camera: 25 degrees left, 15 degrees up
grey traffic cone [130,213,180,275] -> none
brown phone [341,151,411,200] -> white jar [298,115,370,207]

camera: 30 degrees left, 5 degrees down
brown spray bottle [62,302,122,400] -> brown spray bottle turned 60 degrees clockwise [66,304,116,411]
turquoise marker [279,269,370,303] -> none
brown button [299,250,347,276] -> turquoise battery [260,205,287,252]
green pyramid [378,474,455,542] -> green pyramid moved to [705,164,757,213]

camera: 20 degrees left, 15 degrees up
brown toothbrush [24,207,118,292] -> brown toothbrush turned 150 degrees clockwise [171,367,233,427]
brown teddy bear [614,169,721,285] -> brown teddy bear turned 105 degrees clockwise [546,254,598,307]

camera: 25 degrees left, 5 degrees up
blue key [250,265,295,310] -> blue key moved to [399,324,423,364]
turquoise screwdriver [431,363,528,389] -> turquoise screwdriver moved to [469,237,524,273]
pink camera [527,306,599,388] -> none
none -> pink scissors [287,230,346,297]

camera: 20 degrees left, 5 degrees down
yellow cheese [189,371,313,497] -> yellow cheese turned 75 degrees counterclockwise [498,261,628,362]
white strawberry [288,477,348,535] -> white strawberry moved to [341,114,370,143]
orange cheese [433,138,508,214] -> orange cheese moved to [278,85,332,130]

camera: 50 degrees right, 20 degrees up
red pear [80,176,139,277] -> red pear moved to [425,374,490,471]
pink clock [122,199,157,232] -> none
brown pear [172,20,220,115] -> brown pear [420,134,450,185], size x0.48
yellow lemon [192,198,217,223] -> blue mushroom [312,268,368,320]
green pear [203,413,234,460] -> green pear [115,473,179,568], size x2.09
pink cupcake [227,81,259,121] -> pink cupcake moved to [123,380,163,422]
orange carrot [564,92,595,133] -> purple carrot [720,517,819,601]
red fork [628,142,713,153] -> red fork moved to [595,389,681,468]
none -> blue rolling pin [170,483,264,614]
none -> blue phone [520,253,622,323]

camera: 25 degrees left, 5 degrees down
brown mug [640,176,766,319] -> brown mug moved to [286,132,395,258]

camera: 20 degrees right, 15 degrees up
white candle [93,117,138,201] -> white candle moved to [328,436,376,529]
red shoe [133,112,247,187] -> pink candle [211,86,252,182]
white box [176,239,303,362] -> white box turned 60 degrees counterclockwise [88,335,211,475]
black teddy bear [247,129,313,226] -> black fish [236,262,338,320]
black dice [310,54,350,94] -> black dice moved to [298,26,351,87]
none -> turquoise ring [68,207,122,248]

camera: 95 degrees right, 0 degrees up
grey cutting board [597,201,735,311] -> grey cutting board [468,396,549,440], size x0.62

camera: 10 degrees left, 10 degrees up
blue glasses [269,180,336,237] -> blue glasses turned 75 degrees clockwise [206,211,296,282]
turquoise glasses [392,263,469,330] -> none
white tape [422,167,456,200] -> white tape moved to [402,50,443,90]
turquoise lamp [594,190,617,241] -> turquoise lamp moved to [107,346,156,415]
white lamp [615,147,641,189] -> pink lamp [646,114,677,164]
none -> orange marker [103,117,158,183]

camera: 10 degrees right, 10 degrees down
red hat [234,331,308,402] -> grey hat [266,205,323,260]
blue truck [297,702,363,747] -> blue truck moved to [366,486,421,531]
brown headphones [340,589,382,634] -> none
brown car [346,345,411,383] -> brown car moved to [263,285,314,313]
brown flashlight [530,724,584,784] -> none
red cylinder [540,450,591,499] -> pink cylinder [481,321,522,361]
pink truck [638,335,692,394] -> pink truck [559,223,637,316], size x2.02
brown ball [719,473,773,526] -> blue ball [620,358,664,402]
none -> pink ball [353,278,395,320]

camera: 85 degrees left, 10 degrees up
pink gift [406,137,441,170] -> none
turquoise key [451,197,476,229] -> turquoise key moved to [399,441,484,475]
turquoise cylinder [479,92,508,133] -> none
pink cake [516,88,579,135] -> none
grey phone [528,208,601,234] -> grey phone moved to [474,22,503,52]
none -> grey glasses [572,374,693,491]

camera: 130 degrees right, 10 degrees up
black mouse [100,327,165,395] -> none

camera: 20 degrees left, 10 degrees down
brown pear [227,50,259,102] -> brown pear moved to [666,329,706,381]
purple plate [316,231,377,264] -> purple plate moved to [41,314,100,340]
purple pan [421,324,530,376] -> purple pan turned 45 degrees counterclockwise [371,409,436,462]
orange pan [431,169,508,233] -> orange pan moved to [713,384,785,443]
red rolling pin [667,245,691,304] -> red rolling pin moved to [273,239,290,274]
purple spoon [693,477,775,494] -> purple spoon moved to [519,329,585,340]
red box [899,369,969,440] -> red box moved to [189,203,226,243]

---

* **TASK REQUIREMENTS**:
Return the listing above in full, character for character.

* **FINISHED TASK**:
camera: 25 degrees left, 15 degrees up
grey traffic cone [130,213,180,275] -> none
brown phone [341,151,411,200] -> white jar [298,115,370,207]

camera: 30 degrees left, 5 degrees down
brown spray bottle [62,302,122,400] -> brown spray bottle turned 60 degrees clockwise [66,304,116,411]
turquoise marker [279,269,370,303] -> none
brown button [299,250,347,276] -> turquoise battery [260,205,287,252]
green pyramid [378,474,455,542] -> green pyramid moved to [705,164,757,213]

camera: 20 degrees left, 15 degrees up
brown toothbrush [24,207,118,292] -> brown toothbrush turned 150 degrees clockwise [171,367,233,427]
brown teddy bear [614,169,721,285] -> brown teddy bear turned 105 degrees clockwise [546,254,598,307]

camera: 25 degrees left, 5 degrees up
blue key [250,265,295,310] -> blue key moved to [399,324,423,364]
turquoise screwdriver [431,363,528,389] -> turquoise screwdriver moved to [469,237,524,273]
pink camera [527,306,599,388] -> none
none -> pink scissors [287,230,346,297]

camera: 20 degrees left, 5 degrees down
yellow cheese [189,371,313,497] -> yellow cheese turned 75 degrees counterclockwise [498,261,628,362]
white strawberry [288,477,348,535] -> white strawberry moved to [341,114,370,143]
orange cheese [433,138,508,214] -> orange cheese moved to [278,85,332,130]

camera: 50 degrees right, 20 degrees up
red pear [80,176,139,277] -> red pear moved to [425,374,490,471]
pink clock [122,199,157,232] -> none
brown pear [172,20,220,115] -> brown pear [420,134,450,185], size x0.48
yellow lemon [192,198,217,223] -> blue mushroom [312,268,368,320]
green pear [203,413,234,460] -> green pear [115,473,179,568], size x2.09
pink cupcake [227,81,259,121] -> pink cupcake moved to [123,380,163,422]
orange carrot [564,92,595,133] -> purple carrot [720,517,819,601]
red fork [628,142,713,153] -> red fork moved to [595,389,681,468]
none -> blue rolling pin [170,483,264,614]
none -> blue phone [520,253,622,323]

camera: 25 degrees left, 5 degrees down
brown mug [640,176,766,319] -> brown mug moved to [286,132,395,258]

camera: 20 degrees right, 15 degrees up
white candle [93,117,138,201] -> white candle moved to [328,436,376,529]
red shoe [133,112,247,187] -> pink candle [211,86,252,182]
white box [176,239,303,362] -> white box turned 60 degrees counterclockwise [88,335,211,475]
black teddy bear [247,129,313,226] -> black fish [236,262,338,320]
black dice [310,54,350,94] -> black dice moved to [298,26,351,87]
none -> turquoise ring [68,207,122,248]

camera: 95 degrees right, 0 degrees up
grey cutting board [597,201,735,311] -> grey cutting board [468,396,549,440], size x0.62

camera: 10 degrees left, 10 degrees up
blue glasses [269,180,336,237] -> blue glasses turned 75 degrees clockwise [206,211,296,282]
turquoise glasses [392,263,469,330] -> none
white tape [422,167,456,200] -> white tape moved to [402,50,443,90]
turquoise lamp [594,190,617,241] -> turquoise lamp moved to [107,346,156,415]
white lamp [615,147,641,189] -> pink lamp [646,114,677,164]
none -> orange marker [103,117,158,183]

camera: 10 degrees right, 10 degrees down
red hat [234,331,308,402] -> grey hat [266,205,323,260]
blue truck [297,702,363,747] -> blue truck moved to [366,486,421,531]
brown headphones [340,589,382,634] -> none
brown car [346,345,411,383] -> brown car moved to [263,285,314,313]
brown flashlight [530,724,584,784] -> none
red cylinder [540,450,591,499] -> pink cylinder [481,321,522,361]
pink truck [638,335,692,394] -> pink truck [559,223,637,316], size x2.02
brown ball [719,473,773,526] -> blue ball [620,358,664,402]
none -> pink ball [353,278,395,320]

camera: 85 degrees left, 10 degrees up
pink gift [406,137,441,170] -> none
turquoise key [451,197,476,229] -> turquoise key moved to [399,441,484,475]
turquoise cylinder [479,92,508,133] -> none
pink cake [516,88,579,135] -> none
grey phone [528,208,601,234] -> grey phone moved to [474,22,503,52]
none -> grey glasses [572,374,693,491]

camera: 130 degrees right, 10 degrees up
black mouse [100,327,165,395] -> none

camera: 20 degrees left, 10 degrees down
brown pear [227,50,259,102] -> brown pear moved to [666,329,706,381]
purple plate [316,231,377,264] -> purple plate moved to [41,314,100,340]
purple pan [421,324,530,376] -> purple pan turned 45 degrees counterclockwise [371,409,436,462]
orange pan [431,169,508,233] -> orange pan moved to [713,384,785,443]
red rolling pin [667,245,691,304] -> red rolling pin moved to [273,239,290,274]
purple spoon [693,477,775,494] -> purple spoon moved to [519,329,585,340]
red box [899,369,969,440] -> red box moved to [189,203,226,243]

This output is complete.